TASK TO CARRY OUT:
Repeat the material exactly, every line of it.
[begin INFORMATION SHOWN]
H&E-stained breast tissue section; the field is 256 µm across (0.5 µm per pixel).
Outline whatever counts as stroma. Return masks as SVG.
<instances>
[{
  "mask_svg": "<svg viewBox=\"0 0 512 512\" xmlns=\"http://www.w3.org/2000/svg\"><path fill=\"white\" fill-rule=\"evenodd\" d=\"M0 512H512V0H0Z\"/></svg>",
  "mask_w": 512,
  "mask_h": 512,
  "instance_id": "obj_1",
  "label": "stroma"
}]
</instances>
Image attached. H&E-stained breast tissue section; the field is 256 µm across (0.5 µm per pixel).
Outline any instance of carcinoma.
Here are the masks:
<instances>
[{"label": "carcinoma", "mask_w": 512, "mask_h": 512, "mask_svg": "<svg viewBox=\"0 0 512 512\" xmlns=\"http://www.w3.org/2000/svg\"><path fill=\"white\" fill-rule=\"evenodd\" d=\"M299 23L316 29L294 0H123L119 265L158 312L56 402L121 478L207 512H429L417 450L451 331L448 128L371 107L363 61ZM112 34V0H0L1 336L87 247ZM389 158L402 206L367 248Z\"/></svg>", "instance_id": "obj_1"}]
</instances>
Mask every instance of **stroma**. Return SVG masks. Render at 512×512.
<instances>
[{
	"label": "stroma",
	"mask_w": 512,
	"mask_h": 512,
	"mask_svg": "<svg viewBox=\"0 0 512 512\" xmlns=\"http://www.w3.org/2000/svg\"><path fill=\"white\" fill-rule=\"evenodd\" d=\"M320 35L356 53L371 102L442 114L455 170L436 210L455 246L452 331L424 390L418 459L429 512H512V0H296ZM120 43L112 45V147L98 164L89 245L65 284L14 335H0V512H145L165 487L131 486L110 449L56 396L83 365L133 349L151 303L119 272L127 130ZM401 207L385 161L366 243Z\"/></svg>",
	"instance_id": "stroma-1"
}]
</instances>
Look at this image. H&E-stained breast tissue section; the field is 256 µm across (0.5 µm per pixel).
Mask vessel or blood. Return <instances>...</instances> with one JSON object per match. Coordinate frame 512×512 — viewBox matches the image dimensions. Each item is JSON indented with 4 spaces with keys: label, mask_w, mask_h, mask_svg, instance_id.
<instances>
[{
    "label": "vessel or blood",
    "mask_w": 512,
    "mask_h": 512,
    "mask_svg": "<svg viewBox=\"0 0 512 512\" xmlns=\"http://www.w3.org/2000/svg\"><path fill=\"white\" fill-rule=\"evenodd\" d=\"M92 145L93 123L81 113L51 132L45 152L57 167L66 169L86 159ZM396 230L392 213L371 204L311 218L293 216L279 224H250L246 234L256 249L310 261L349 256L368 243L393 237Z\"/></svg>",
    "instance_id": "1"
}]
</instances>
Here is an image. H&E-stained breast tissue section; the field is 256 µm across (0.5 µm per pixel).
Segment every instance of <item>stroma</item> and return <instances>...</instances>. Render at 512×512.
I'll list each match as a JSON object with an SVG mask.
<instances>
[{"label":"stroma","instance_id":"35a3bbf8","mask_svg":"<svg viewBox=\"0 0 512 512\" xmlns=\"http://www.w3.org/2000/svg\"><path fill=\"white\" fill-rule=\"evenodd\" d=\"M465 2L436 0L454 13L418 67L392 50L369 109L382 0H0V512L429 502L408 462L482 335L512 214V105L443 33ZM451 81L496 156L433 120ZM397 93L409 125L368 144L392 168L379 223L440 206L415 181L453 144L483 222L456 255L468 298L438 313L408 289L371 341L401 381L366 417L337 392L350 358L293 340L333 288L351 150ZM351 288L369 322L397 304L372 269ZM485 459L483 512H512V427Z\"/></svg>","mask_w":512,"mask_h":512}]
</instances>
[end INFORMATION SHOWN]
ANSWER TO THE EXERCISE:
H&E-stained breast tissue section; the field is 256 µm across (0.5 µm per pixel).
Outline whatever counts as stroma. Return masks as SVG.
<instances>
[{
  "mask_svg": "<svg viewBox=\"0 0 512 512\" xmlns=\"http://www.w3.org/2000/svg\"><path fill=\"white\" fill-rule=\"evenodd\" d=\"M0 512H512V0H0Z\"/></svg>",
  "mask_w": 512,
  "mask_h": 512,
  "instance_id": "obj_1",
  "label": "stroma"
}]
</instances>
Image attached. H&E-stained breast tissue section; the field is 256 µm across (0.5 µm per pixel).
Outline any instance of carcinoma.
Here are the masks:
<instances>
[{"label": "carcinoma", "mask_w": 512, "mask_h": 512, "mask_svg": "<svg viewBox=\"0 0 512 512\" xmlns=\"http://www.w3.org/2000/svg\"><path fill=\"white\" fill-rule=\"evenodd\" d=\"M299 23L316 29L294 0H123L119 265L158 312L56 402L121 478L207 512H429L417 450L451 331L448 128L371 107L363 61ZM112 34V0H0L1 336L87 247ZM389 158L402 206L367 248Z\"/></svg>", "instance_id": "obj_1"}]
</instances>
Mask every instance of **stroma**. Return SVG masks. Render at 512×512.
<instances>
[{
	"label": "stroma",
	"mask_w": 512,
	"mask_h": 512,
	"mask_svg": "<svg viewBox=\"0 0 512 512\" xmlns=\"http://www.w3.org/2000/svg\"><path fill=\"white\" fill-rule=\"evenodd\" d=\"M320 35L356 53L371 102L442 114L455 170L436 210L455 246L452 331L424 390L418 459L429 512H512V0H296ZM120 43L112 45V147L98 164L89 245L65 284L14 335H0V512H145L165 487L131 486L110 449L56 396L83 365L133 349L151 303L119 272L127 130ZM401 207L385 161L366 243Z\"/></svg>",
	"instance_id": "stroma-1"
}]
</instances>
Look at this image. H&E-stained breast tissue section; the field is 256 µm across (0.5 µm per pixel).
Mask vessel or blood. Return <instances>...</instances> with one JSON object per match. Coordinate frame 512×512 — viewBox matches the image dimensions. Each item is JSON indented with 4 spaces with keys: label, mask_w, mask_h, mask_svg, instance_id.
<instances>
[{
    "label": "vessel or blood",
    "mask_w": 512,
    "mask_h": 512,
    "mask_svg": "<svg viewBox=\"0 0 512 512\" xmlns=\"http://www.w3.org/2000/svg\"><path fill=\"white\" fill-rule=\"evenodd\" d=\"M92 145L93 123L81 113L51 132L45 152L57 167L66 169L86 159ZM396 230L392 213L371 204L311 218L293 216L279 224H250L246 234L256 249L310 261L349 256L368 243L393 237Z\"/></svg>",
    "instance_id": "1"
}]
</instances>
Here is an image. H&E-stained breast tissue section; the field is 256 µm across (0.5 µm per pixel).
Segment every instance of <item>stroma</item> and return <instances>...</instances>. Render at 512×512.
I'll list each match as a JSON object with an SVG mask.
<instances>
[{"label":"stroma","instance_id":"35a3bbf8","mask_svg":"<svg viewBox=\"0 0 512 512\" xmlns=\"http://www.w3.org/2000/svg\"><path fill=\"white\" fill-rule=\"evenodd\" d=\"M465 2L436 0L454 13L418 67L392 50L369 109L382 0H0V512L429 502L408 462L482 335L512 214V105L443 33ZM451 81L496 156L433 120ZM397 93L409 125L368 144L392 168L379 223L440 206L415 181L453 144L483 222L456 255L468 298L438 313L408 289L371 341L401 381L366 417L337 392L350 358L293 340L333 288L351 150ZM351 288L369 322L397 304L372 269ZM485 459L483 512H512V427Z\"/></svg>","mask_w":512,"mask_h":512}]
</instances>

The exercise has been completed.